--- RECORDS ---

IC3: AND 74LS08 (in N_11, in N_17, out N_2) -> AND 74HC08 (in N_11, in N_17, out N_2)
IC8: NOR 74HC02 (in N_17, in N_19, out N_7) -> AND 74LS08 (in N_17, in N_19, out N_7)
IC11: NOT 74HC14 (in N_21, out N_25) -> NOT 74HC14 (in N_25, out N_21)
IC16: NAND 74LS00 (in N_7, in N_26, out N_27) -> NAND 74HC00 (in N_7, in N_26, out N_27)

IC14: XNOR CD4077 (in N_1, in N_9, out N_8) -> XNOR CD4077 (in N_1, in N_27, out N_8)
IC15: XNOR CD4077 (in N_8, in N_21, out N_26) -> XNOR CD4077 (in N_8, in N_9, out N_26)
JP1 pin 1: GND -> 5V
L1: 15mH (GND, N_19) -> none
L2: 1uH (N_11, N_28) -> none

---
--- RECORDS ---

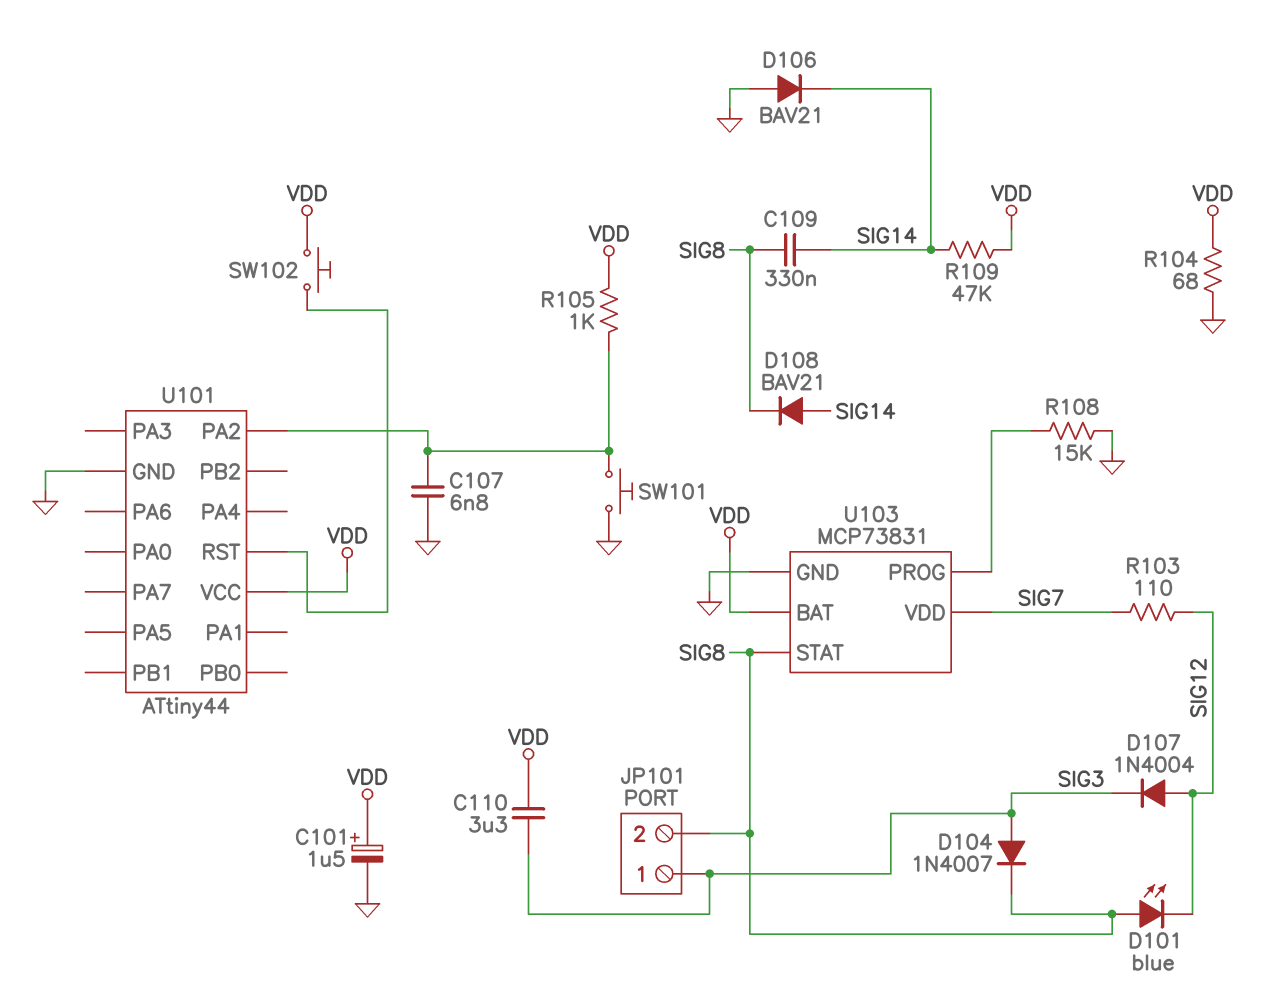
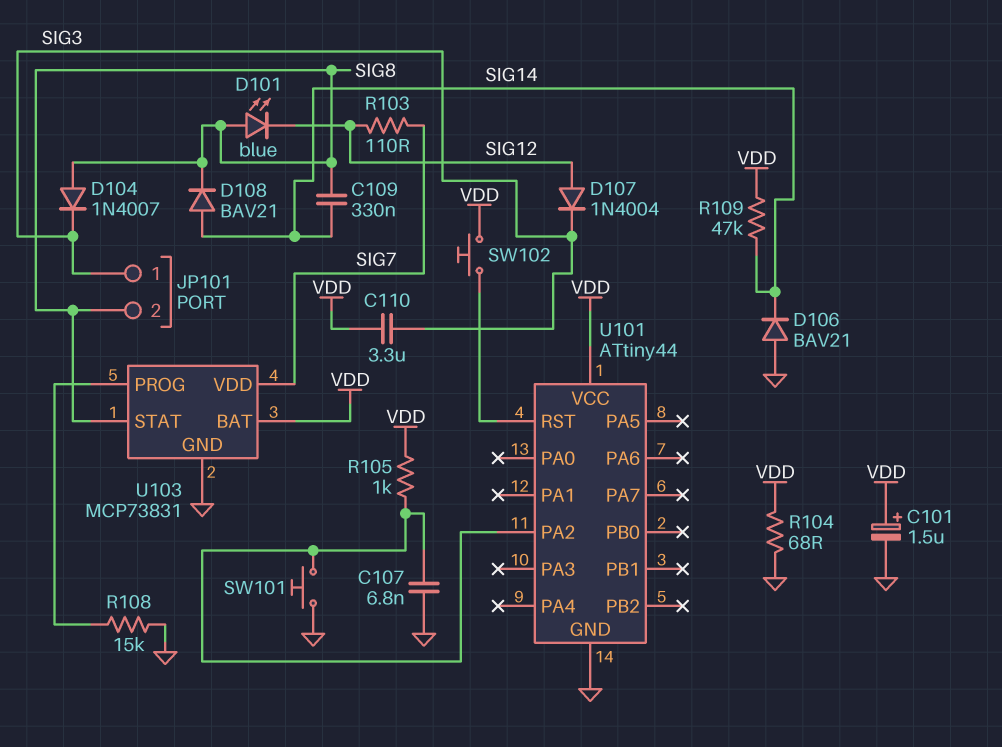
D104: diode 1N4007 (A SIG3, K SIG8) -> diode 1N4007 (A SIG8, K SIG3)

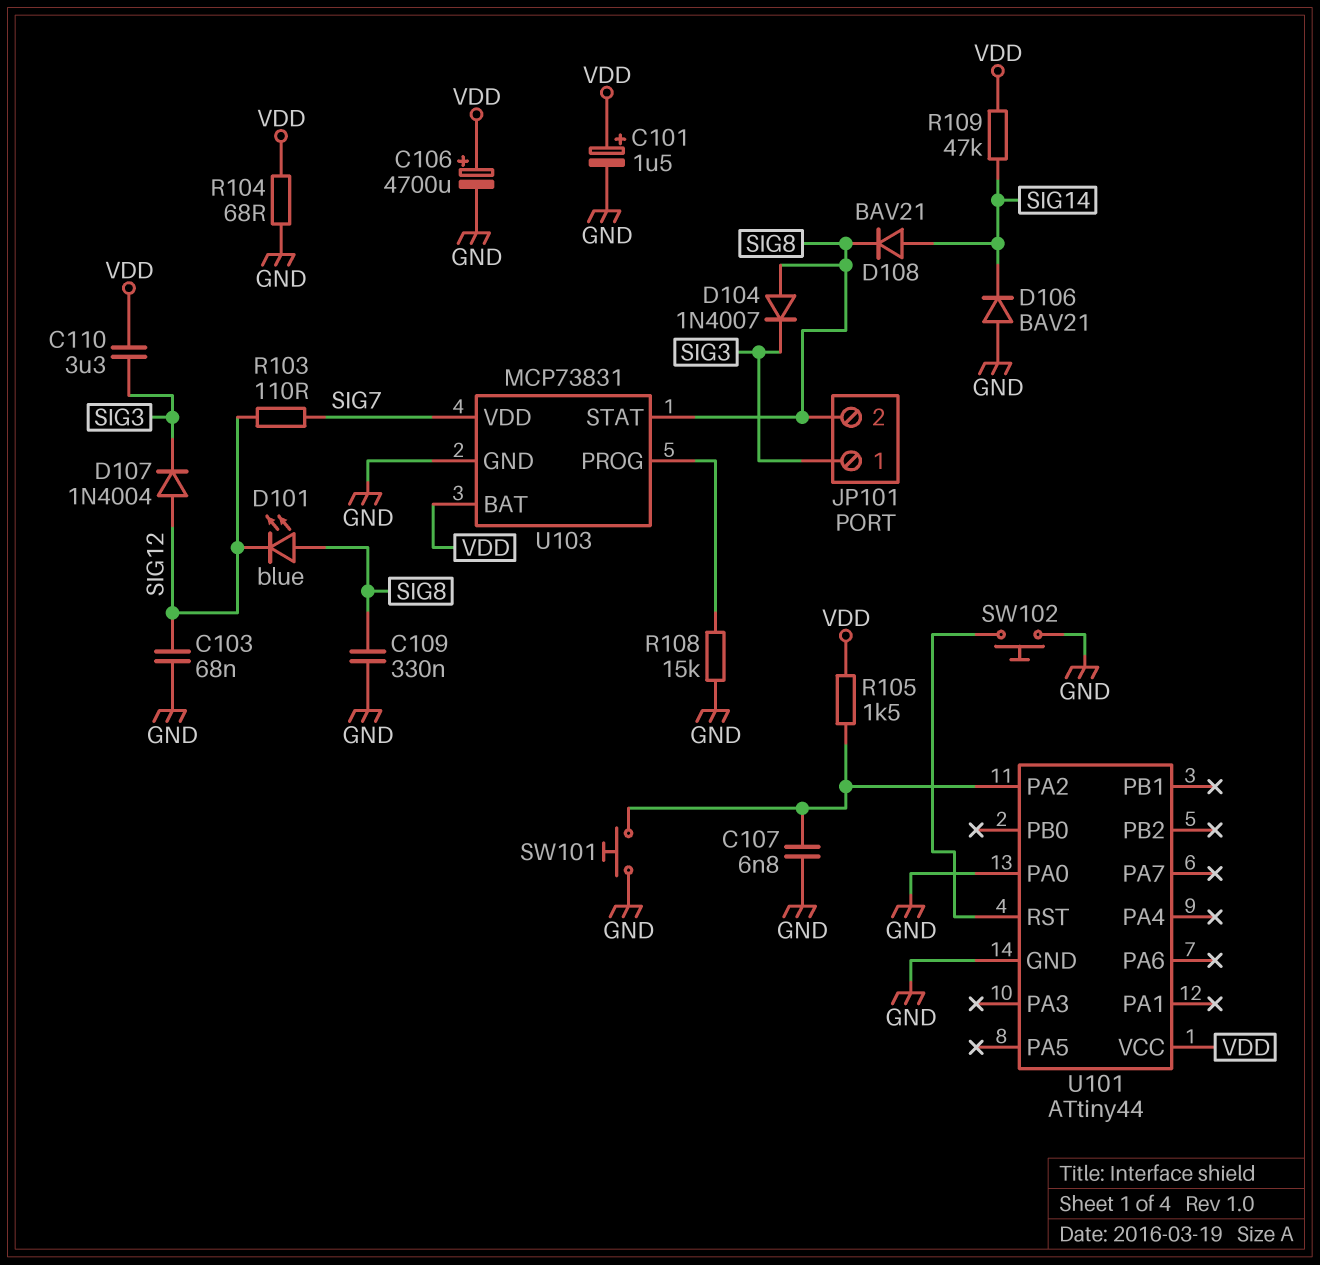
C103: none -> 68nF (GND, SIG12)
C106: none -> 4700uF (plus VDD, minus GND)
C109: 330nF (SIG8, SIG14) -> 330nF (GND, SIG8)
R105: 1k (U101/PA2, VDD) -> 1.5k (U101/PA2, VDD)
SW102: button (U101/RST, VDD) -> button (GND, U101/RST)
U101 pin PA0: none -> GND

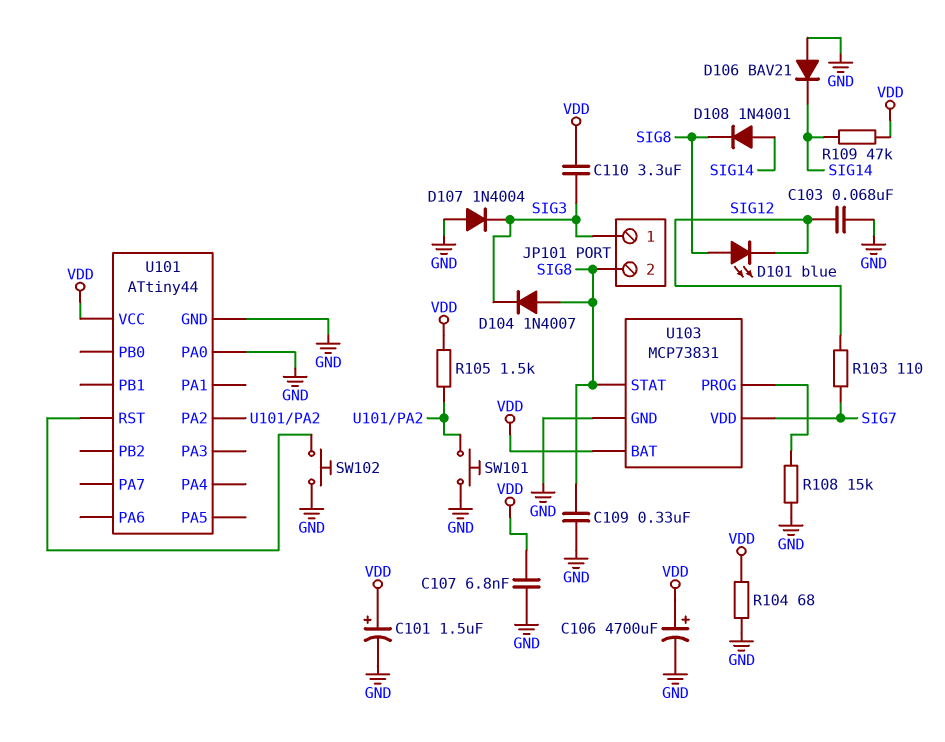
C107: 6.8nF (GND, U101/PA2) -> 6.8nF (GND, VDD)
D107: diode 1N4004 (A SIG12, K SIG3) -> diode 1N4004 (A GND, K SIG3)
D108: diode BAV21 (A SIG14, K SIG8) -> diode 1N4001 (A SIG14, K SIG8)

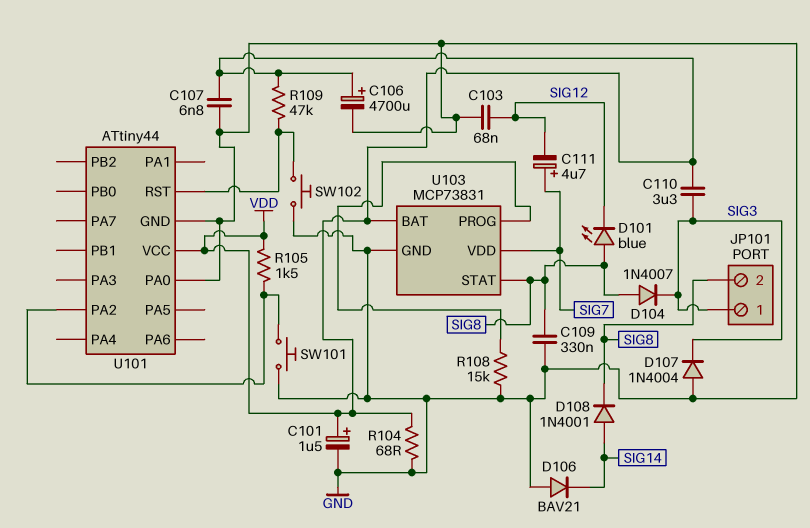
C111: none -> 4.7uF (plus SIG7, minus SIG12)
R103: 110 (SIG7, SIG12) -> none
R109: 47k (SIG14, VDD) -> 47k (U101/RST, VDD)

---

A single number is expected here: the count of lines in the material above with "none" in them.

7